» **WHAT TO WORK ON**
Locate each line in the items below that contains the string "shortInstrumentName". Copy every one of those lines.

[Dataset excerpts]
--

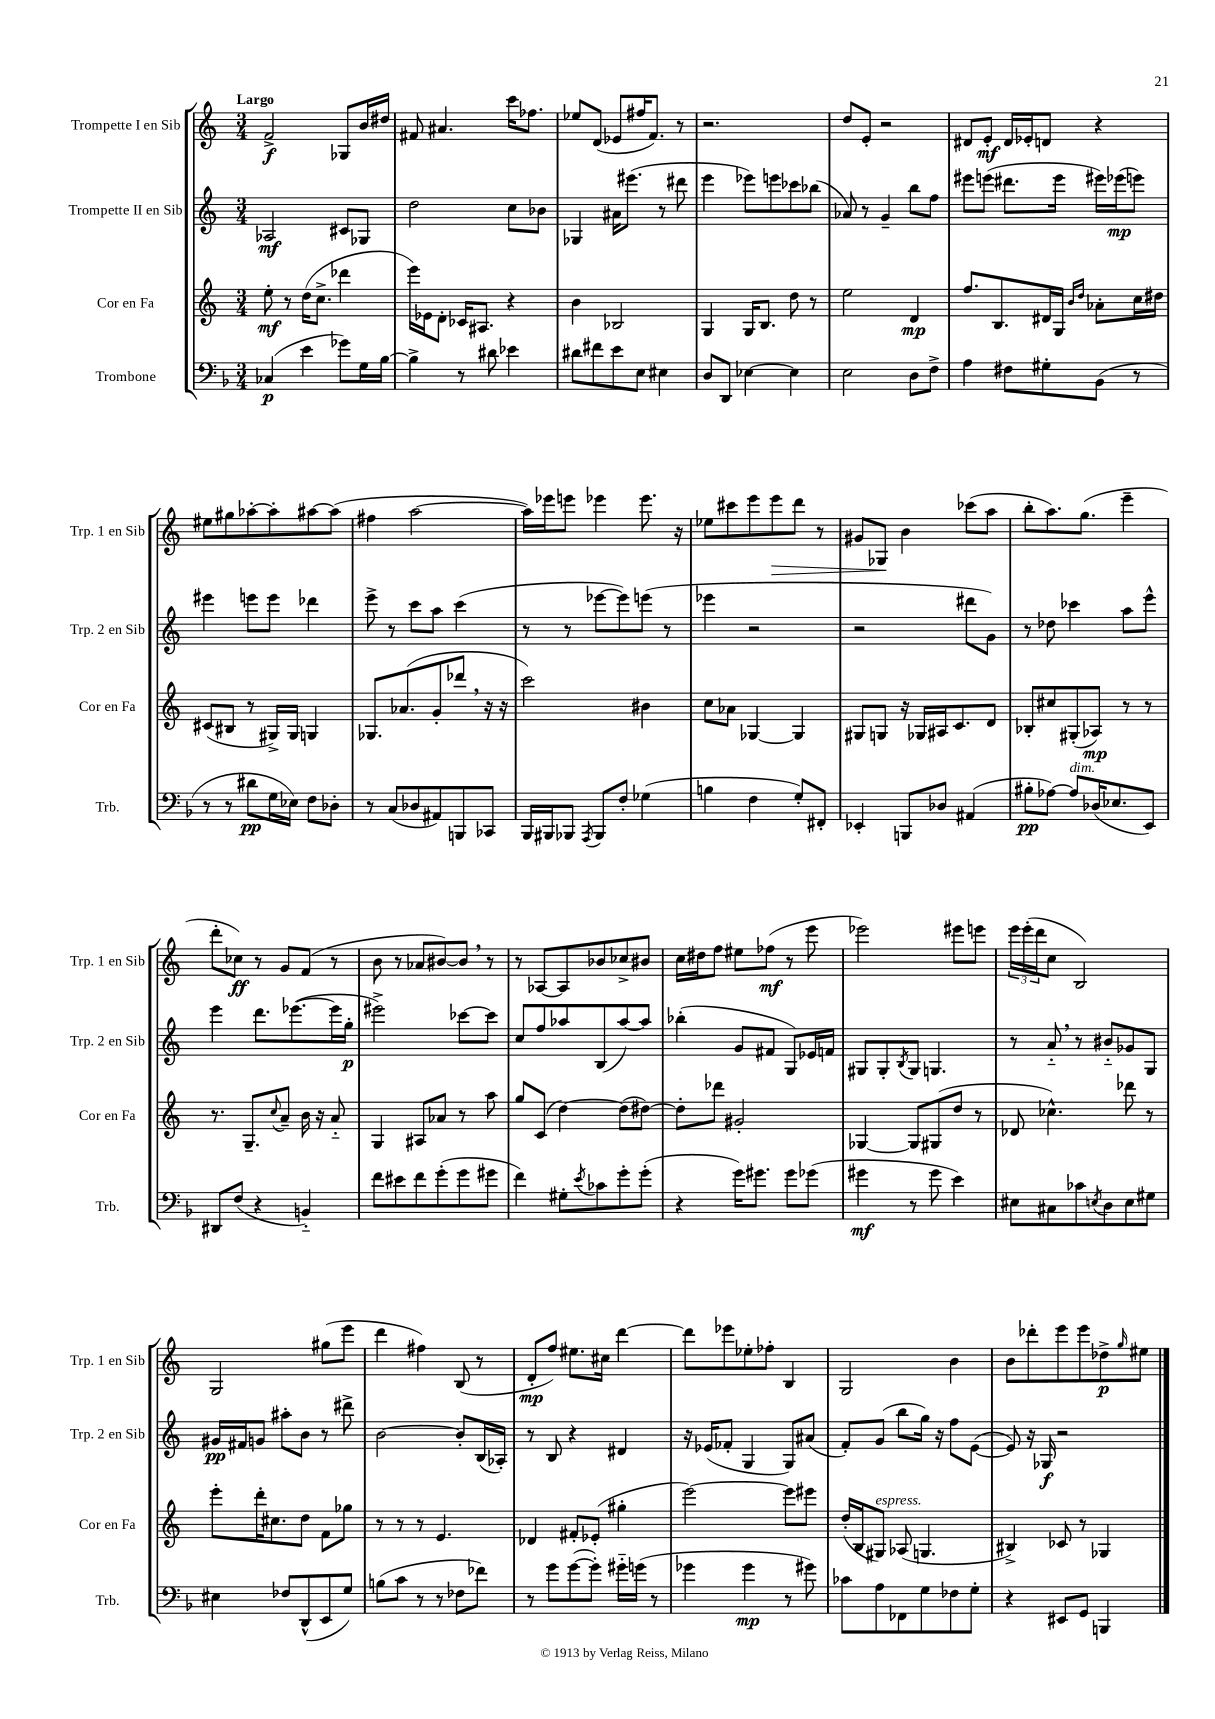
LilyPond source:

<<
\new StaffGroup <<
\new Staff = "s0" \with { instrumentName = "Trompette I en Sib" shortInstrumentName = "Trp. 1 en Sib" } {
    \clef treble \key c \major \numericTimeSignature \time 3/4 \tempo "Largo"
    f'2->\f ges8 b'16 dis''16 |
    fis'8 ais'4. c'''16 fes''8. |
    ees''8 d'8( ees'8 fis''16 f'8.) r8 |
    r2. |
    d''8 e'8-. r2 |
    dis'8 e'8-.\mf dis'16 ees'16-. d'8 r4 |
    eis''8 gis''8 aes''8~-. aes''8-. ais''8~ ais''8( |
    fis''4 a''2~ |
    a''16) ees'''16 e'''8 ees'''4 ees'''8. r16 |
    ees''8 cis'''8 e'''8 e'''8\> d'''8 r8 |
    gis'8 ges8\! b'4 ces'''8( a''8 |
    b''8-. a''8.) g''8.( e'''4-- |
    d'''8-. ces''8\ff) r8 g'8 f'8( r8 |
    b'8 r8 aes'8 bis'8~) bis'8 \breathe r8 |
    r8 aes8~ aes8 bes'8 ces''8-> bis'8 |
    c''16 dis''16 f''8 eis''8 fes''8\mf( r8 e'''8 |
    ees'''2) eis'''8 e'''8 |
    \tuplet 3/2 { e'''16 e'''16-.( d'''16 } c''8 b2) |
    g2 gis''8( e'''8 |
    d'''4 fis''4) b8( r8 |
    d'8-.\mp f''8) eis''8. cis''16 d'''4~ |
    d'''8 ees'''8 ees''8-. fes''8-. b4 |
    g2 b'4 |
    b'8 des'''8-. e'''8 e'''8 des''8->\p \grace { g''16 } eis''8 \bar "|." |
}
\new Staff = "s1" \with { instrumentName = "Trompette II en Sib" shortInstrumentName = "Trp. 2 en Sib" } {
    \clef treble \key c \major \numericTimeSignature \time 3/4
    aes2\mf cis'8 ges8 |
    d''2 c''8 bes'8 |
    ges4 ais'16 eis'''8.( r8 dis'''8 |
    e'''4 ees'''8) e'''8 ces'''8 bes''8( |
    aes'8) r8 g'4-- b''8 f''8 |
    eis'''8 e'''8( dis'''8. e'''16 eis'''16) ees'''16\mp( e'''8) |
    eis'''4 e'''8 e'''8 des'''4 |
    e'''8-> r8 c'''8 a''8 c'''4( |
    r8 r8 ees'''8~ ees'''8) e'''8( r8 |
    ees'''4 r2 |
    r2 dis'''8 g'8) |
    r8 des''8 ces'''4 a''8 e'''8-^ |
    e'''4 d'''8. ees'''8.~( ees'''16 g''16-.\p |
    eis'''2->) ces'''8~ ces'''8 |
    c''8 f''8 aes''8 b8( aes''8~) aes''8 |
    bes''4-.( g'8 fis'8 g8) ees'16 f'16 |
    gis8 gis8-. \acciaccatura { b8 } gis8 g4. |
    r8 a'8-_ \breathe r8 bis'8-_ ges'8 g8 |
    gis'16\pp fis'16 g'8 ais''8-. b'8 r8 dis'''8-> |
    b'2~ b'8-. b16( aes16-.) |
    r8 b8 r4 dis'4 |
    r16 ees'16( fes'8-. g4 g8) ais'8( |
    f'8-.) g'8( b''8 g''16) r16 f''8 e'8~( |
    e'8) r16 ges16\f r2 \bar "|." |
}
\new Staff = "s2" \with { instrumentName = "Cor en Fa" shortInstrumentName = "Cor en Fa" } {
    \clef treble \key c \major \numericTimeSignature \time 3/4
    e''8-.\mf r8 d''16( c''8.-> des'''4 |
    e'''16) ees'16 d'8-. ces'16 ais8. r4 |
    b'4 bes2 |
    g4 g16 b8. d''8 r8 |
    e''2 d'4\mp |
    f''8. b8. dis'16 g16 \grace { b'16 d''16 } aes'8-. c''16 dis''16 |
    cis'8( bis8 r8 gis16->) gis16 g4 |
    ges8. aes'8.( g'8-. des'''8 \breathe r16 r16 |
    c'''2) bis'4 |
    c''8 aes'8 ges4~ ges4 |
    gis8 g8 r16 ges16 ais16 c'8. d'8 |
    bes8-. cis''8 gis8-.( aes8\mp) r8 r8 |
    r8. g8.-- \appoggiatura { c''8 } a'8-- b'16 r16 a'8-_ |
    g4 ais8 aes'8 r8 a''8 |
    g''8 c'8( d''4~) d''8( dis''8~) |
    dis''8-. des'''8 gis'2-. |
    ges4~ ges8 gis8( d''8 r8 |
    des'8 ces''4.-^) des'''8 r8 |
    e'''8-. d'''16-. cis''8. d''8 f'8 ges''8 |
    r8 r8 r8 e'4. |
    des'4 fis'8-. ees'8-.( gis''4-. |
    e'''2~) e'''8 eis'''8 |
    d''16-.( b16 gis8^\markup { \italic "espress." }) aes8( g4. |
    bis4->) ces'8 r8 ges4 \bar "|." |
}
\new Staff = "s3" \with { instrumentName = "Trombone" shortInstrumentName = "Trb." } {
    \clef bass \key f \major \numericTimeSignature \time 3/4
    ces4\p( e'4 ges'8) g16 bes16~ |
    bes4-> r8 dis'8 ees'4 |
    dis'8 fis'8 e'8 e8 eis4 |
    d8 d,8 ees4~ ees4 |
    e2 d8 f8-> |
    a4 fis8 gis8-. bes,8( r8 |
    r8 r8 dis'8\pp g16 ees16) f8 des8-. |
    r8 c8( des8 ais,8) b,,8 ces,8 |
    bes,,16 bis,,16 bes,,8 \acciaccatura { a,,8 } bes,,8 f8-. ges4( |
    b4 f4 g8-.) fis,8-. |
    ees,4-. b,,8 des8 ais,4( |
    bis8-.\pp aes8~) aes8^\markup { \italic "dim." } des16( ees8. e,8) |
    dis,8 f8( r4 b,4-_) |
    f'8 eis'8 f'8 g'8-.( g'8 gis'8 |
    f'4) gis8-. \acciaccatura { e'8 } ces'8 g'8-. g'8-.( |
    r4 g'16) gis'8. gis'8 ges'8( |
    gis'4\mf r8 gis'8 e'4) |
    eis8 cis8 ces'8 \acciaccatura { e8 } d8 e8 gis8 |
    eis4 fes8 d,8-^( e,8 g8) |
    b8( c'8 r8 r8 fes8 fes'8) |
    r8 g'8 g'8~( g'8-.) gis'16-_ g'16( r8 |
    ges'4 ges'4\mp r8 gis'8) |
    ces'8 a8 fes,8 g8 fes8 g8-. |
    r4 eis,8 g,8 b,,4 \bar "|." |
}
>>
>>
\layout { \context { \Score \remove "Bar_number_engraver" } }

--

» **TASK OUTPUT**
\new Staff = "s0" \with { instrumentName = "Trompette I en Sib" shortInstrumentName = "Trp. 1 en Sib" } {
\new Staff = "s1" \with { instrumentName = "Trompette II en Sib" shortInstrumentName = "Trp. 2 en Sib" } {
\new Staff = "s2" \with { instrumentName = "Cor en Fa" shortInstrumentName = "Cor en Fa" } {
\new Staff = "s3" \with { instrumentName = "Trombone" shortInstrumentName = "Trb." } {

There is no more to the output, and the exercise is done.